___ Data provided ___
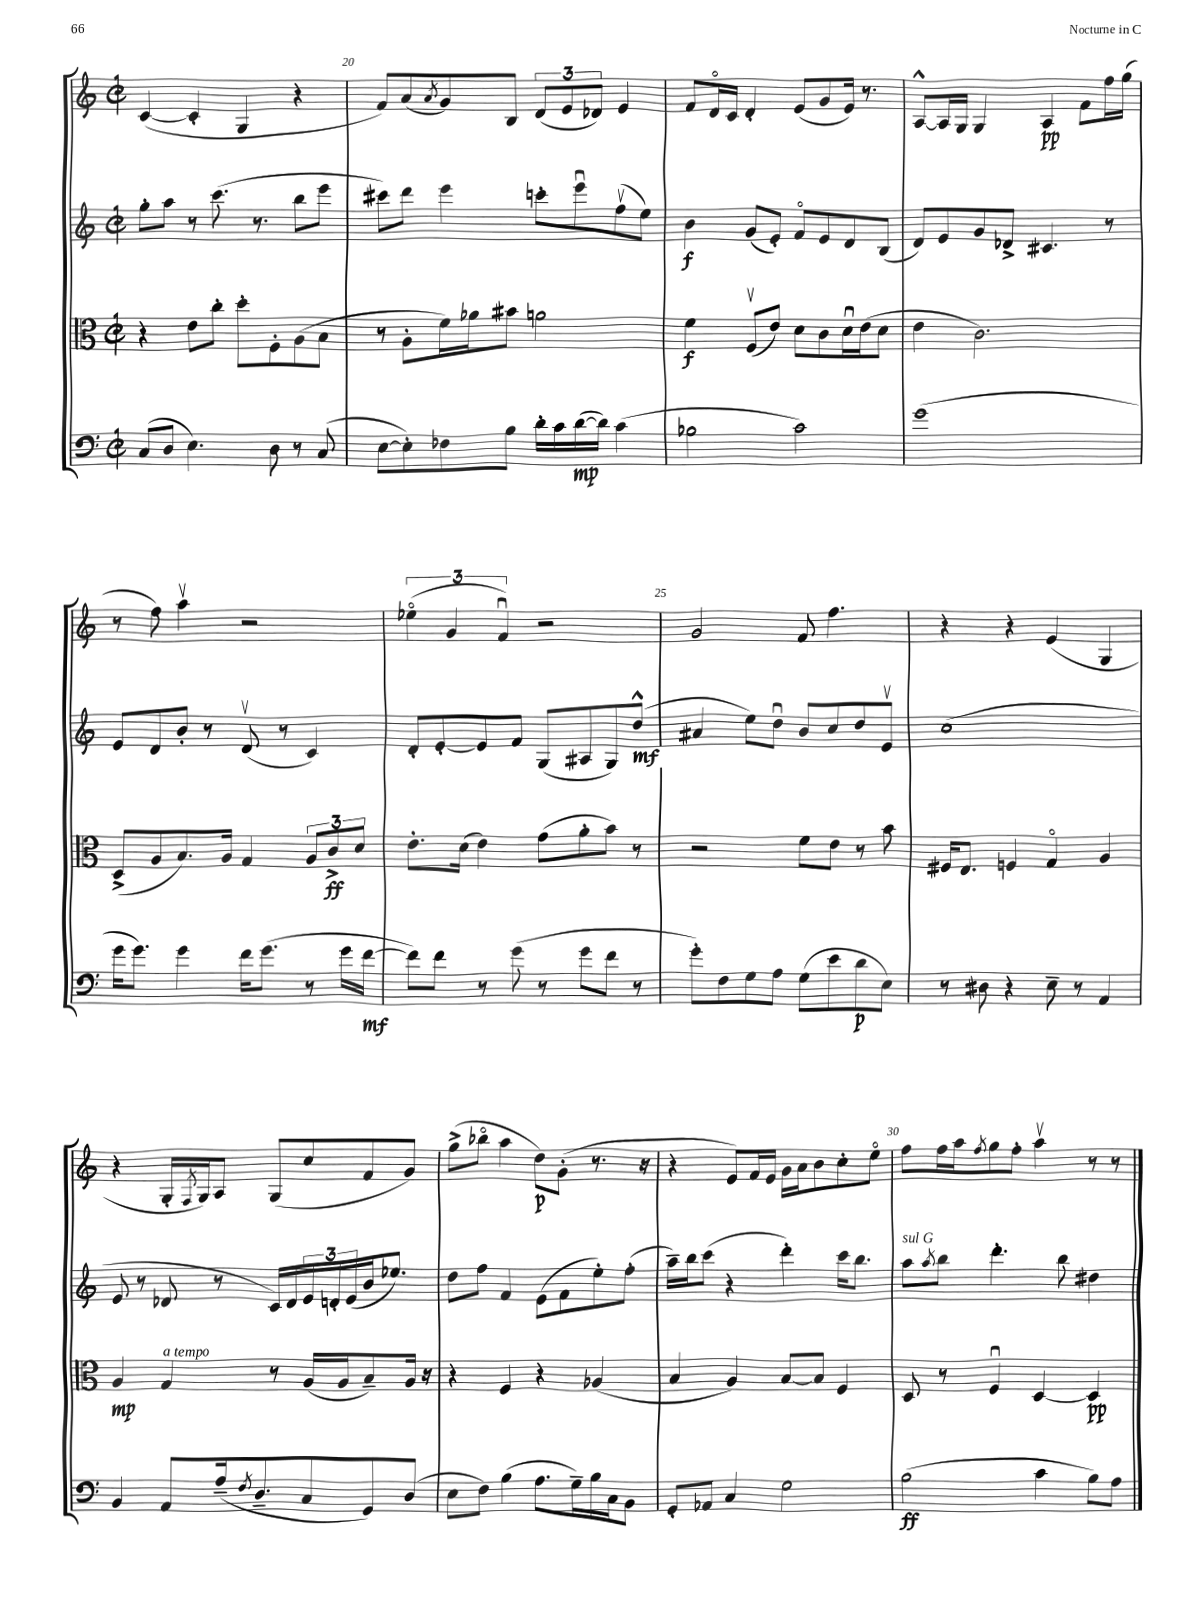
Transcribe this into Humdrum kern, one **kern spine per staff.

**kern	**dynam	**kern	**dynam	**kern	**dynam	**kern	**dynam
*part4	*part4	*part3	*part3	*part2	*part2	*part1	*part1
*staff4	*staff4	*staff3	*staff3	*staff2	*staff2	*staff1	*staff1
*clefF4	*	*clefC3	*	*clefG2	*	*clefG2	*
*k[]	*	*k[]	*	*k[]	*	*k[]	*
*M2/2	*	*M2/2	*	*M2/2	*	*M2/2	*
*met(c|)	*	*met(c|)	*	*met(c|)	*	*met(c|)	*
=19	=19	=19	=19	=19	=19	=19	=19
(8C/L	.	4r	.	8gg'\L	.	([4c/	.
8D/J	.	.	.	8aa\J	.	.	.
4.E\)	.	8e\L	.	8r	.	4c'/]	.
.	.	8cc'\J	.	(8.ccc\	.	.	.
.	.	8dd'\L	.	.	.	4G/	.
.	.	.	.	8.r	.	.	.
8D\	.	8F'\	.	.	.	.	.
8r	.	(8A\	.	8bb\L	.	4r	.
(8C/	.	8B\J	.	8eee\J	.	.	.
=20	=20	=20	=20	=20	=20	=20	=20
[8E\L	.	8r	.	8ccc#X\L)	.	8f/L)	.
8E'\])	.	8A'\L	.	8ddd\J	.	(8a/	.
.	.	.	.	.	.	8qa/	.
8F-X\	.	16f\L)	.	4eee\	.	8g/)	.
.	.	16a-X\J	.	.	.	.	.
8B\J	.	8b#X\J	.	.	.	8B/J	.
16d'\LL	.	2an\	.	8cccn'\L	.	(12d/L	.
16c\	.	.	.	.	.	.	.
.	.	.	.	.	.	12e/	.
([16d\	mp	.	.	8eeeu\	.	.	.
.	.	.	.	.	.	12d-X/J)	.
16d\JJ])	.	.	.	.	.	.	.
(4c\	.	.	.	(8ffv\	.	4e/	.
.	.	.	.	8ee\J)	.	.	.
=21	=21	=21	=21	=21	=21	=21	=21
2B-X\	.	4f\	f	4b\	f	8f/L	.
.	.	.	.	.	.	16d/L	.
.	.	.	.	.	.	16c/JJ	.
.	.	(8Fv/L	.	(8g/L	.	4d'/	.
.	.	8e/J)	.	8e'/J)	.	.	.
2c\)	.	8d\L	.	8f/L	.	(8e/L	.
.	.	8c\	.	8e/	.	8g/	.
.	.	16du\L	.	8d/	.	16e/Jk)	.
.	.	(16e\J	.	.	.	8.r	.
.	.	8d\J	.	(8B/J	.	.	.
=22	=22	=22	=22	=22	=22	=22	=22
(1g	.	4e\	.	8d/L)	.	[8A^^/L	.
.	.	.	.	8e/	.	16A/L]	.
.	.	.	.	.	.	16G/JJ	.
.	.	2.c\)	.	8g/	.	4G/	.
.	.	.	.	8d-X^/J	.	.	.
.	.	.	.	4.c#X/	.	4A/	pp
.	.	.	.	.	.	8f\L	.
.	.	.	.	8r	.	16ff\L	.
.	.	.	.	.	.	(16gg\JJ	.
!!LO:LB:g=z
=23	=23	=23	=23	=23	=23	=23	=23
16g\KL	.	(8D^/L	.	8e/L	.	8r	.
8.g\J)	.	.	.	.	.	.	.
.	.	8A/	.	8d/	.	8ff\)	.
4g\	.	8.B/)	.	8b'/J	.	4aav\	.
.	.	.	.	8r	.	.	.
.	.	16A/Jk	.	.	.	.	.
16f\KL	.	4G/	.	(8dv/	.	2r	.
(8.g\J	.	.	.	.	.	.	.
.	.	.	.	8r	.	.	.
8r	.	12A/L	.	4c/)	.	.	.
.	.	12c^/	ff	.	.	.	.
16g\LL	.	.	.	.	.	.	.
.	.	12d/J	.	.	.	.	.
[16f\JJ	mf	.	.	.	.	.	.
=24	=24	=24	=24	=24	=24	=24	=24
8f\L])	.	8.e'\L	.	8d'/L	.	(6ee-X\	.
8f\J	.	.	.	[8e'/	.	.	.
.	.	.	.	.	.	6g/	.
.	.	(16d\Jk	.	.	.	.	.
8r	.	4e\)	.	8e/]	.	.	.
.	.	.	.	.	.	6fu/)	.
(8g\	.	.	.	8f/J	.	.	.
8r	.	(8g\L	.	(8G/L	.	2r	.
8g\L	.	8a'\	.	8A#X/	.	.	.
8f\J	.	8b\J)	.	8G/)	.	.	.
8r	.	8r	.	(8dd^^/J	mf	.	.
=25	=25	=25	=25	=25	=25	=25	=25
8g'\L)	.	2r	.	4a#X/	.	2g/	.
8F\	.	.	.	.	.	.	.
8G\	.	.	.	8ee\L)	.	.	.
8A\J	.	.	.	8ddu\J	.	.	.
(8G\L	.	8f\L	.	8b/L	.	8f/	.
8e\	.	8e\J	.	8cc/	.	4.ff\	.
8d\	p	8r	.	8dd/	.	.	.
8E\J)	.	8b\	.	8ev/J	.	.	.
=26	=26	=26	=26	=26	=26	=26	=26
8r	.	16F#X/KL	.	(1cc	.	4r	.
.	.	8.E/J	.	.	.	.	.
8D#X\	.	.	.	.	.	.	.
4r	.	4Fn/	.	.	.	4r	.
8E~\	.	4G/	.	.	.	(4e/	.
8r	.	.	.	.	.	.	.
4AA/	.	4A/	.	.	.	4G/	.
!!LO:LB:g=z
=27	=27	=27	=27	=27	=27	=27	=27
4BB/	.	4A/	mp	8e/	.	4r	.
.	.	.	.	8r	.	.	.
!	!	!LO:TX:a:i:t=a tempo	!	!	!	!	!
8AA/L	.	4G/	.	8d-X/	.	16G'/LL	.
.	.	.	.	.	.	8qF/	.
.	.	.	.	.	.	16G/J)	.
(16A~/k	.	.	.	8r	.	8A/J	.
8qF/	.	.	.	.	.	.	.
8.D~/	.	.	.	.	.	.	.
.	.	8r	.	16c/LL)	.	(8G/L	.
.	.	.	.	16d-/	.	.	.
8C/	.	(16A/LL	.	24e/	.	8cc/	.
.	.	.	.	24dn'/	.	.	.
.	.	16A/J	.	.	.	.	.
.	.	.	.	(24e/	.	.	.
8GG/)	.	8B~/)	.	16b/J	.	8f/	.
.	.	.	.	8.ee-X/J)	.	.	.
(8D/J	.	16A/Jk	.	.	.	8g/J)	.
.	.	16r	.	.	.	.	.
=28	=28	=28	=28	=28	=28	=28	=28
8E\L	.	4r	.	8dd\L	.	(8gg^\L	.
8F\J)	.	.	.	8ff\J	.	8bb-X\J	.
(4B\	.	4F/	.	4f/	.	4aa\	.
8.A\L	.	4r	.	(8e\L	.	8dd\L)	p
.	.	.	.	8f\	.	(8g'\J	.
16G~\L)	.	.	.	.	.	.	.
16B\	.	(4A-X/	.	8ee'\)	.	8.r	.
16C\J	.	.	.	.	.	.	.
8BB\J	.	.	.	(8ff'\J	.	.	.
.	.	.	.	.	.	16r	.
=29	=29	=29	=29	=29	=29	=29	=29
8GG'/L	.	4B/	.	16aa~\LL)	.	4r	.
.	.	.	.	16bb\J	.	.	.
8AA-X/J	.	.	.	(8ccc\J	.	.	.
4C/	.	4A/)	.	4r	.	8e/L)	.
.	.	.	.	.	.	16f/L	.
.	.	.	.	.	.	16e/JJ	.
2G\	.	[8B/L	.	4ddd'\)	.	16g\LL	.
.	.	.	.	.	.	16a\J	.
.	.	8B/J]	.	.	.	8b\	.
.	.	4F/	.	16ccc\KL	.	8cc'\	.
.	.	.	.	8.bb\J	.	.	.
.	.	.	.	.	.	8ee\J	.
=30	=30	=30	=30	=30	=30	=30	=30
!	!	!	!	!LO:TX:a:i:t=sul G	!	!	!
(2B\	ff	8D/	.	8aa\L	.	8ff\L	.
.	.	.	.	8qaa/	.	.	.
.	.	8r	.	8bb\J	.	16ff\L	.
.	.	.	.	.	.	16aa\J	.
.	.	.	.	.	.	8qff/	.
.	.	4Fu/	.	4.ddd'\	.	8gg\	.
.	.	.	.	.	.	8ff'\J	.
4c\	.	[4D/	.	.	.	4aav\	.
.	.	.	.	8bb\	.	.	.
8B\L)	.	4D/]	pp	4dd#X\	.	8r	.
8A\J	.	.	.	.	.	8r	.
==	==	==	==	==	==	==	==
*-	*-	*-	*-	*-	*-	*-	*-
___
_Problem description:_ How many lines in the records above contain the string "kern", with uppercase and lowercase treated as different? Reply with the number alone.

_Output below:_ 2